JOB ITEM: Find the lines below that contain the string "camera". Copy each one.

[SOURCE DATA]

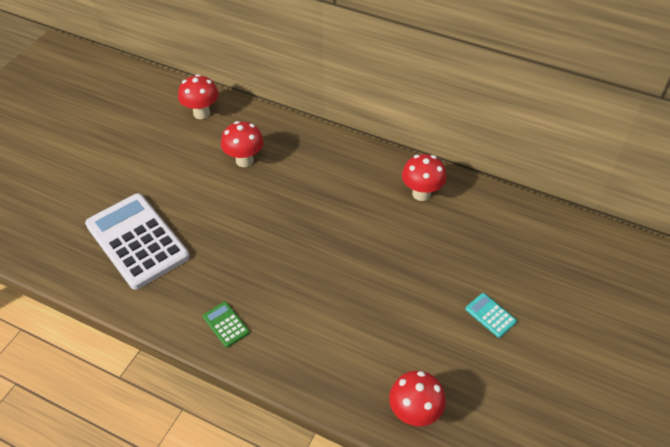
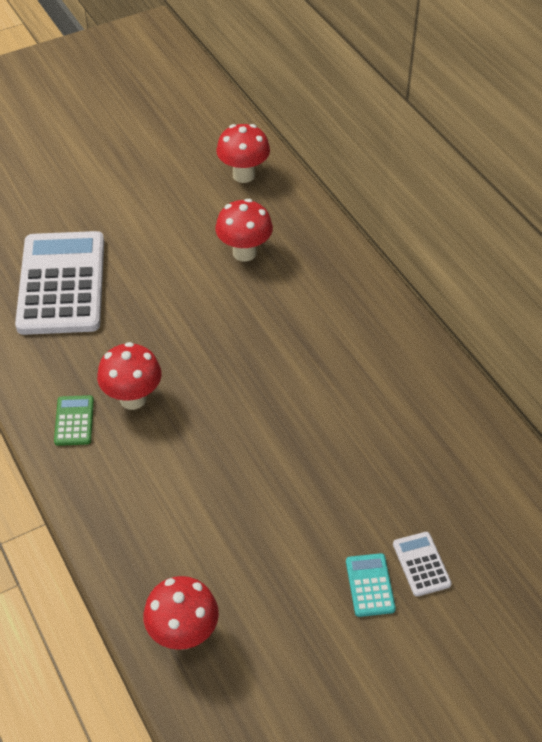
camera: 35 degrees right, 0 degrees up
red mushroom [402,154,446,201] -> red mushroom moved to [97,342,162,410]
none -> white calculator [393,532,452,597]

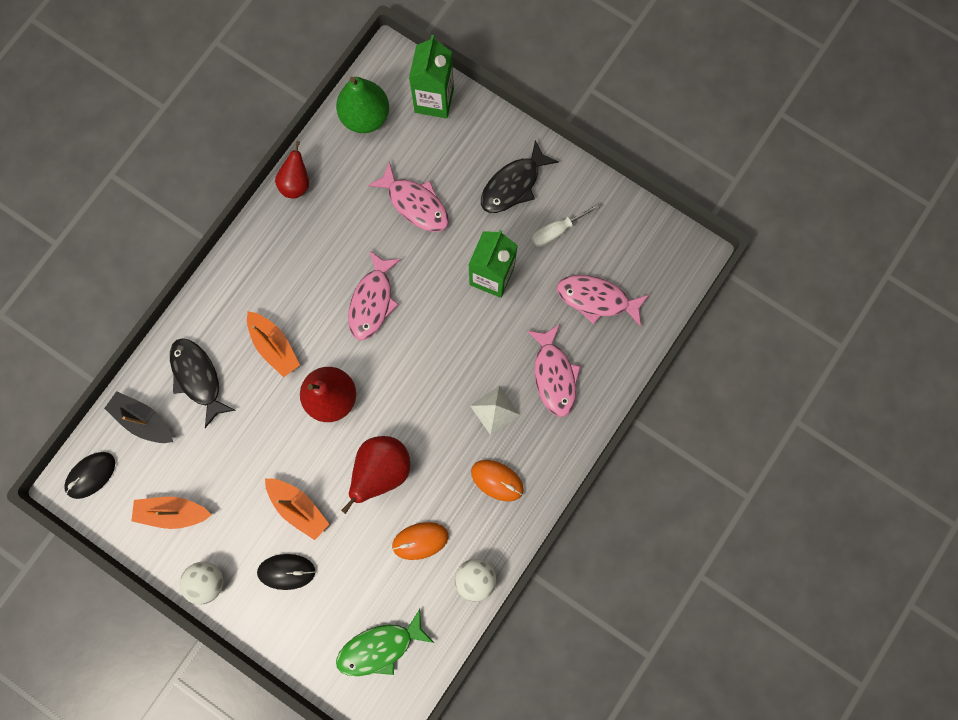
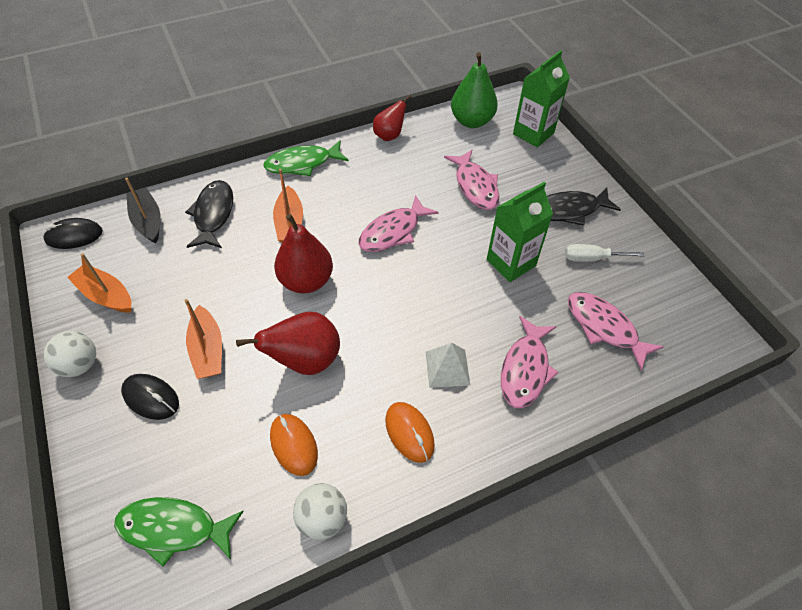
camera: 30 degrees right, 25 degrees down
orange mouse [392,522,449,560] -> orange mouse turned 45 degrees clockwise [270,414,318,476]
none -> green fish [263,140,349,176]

[/SOURCE DATA]

RESULT BELOW:
camera: 35 degrees right, 0 degrees up
camera: 30 degrees right, 25 degrees down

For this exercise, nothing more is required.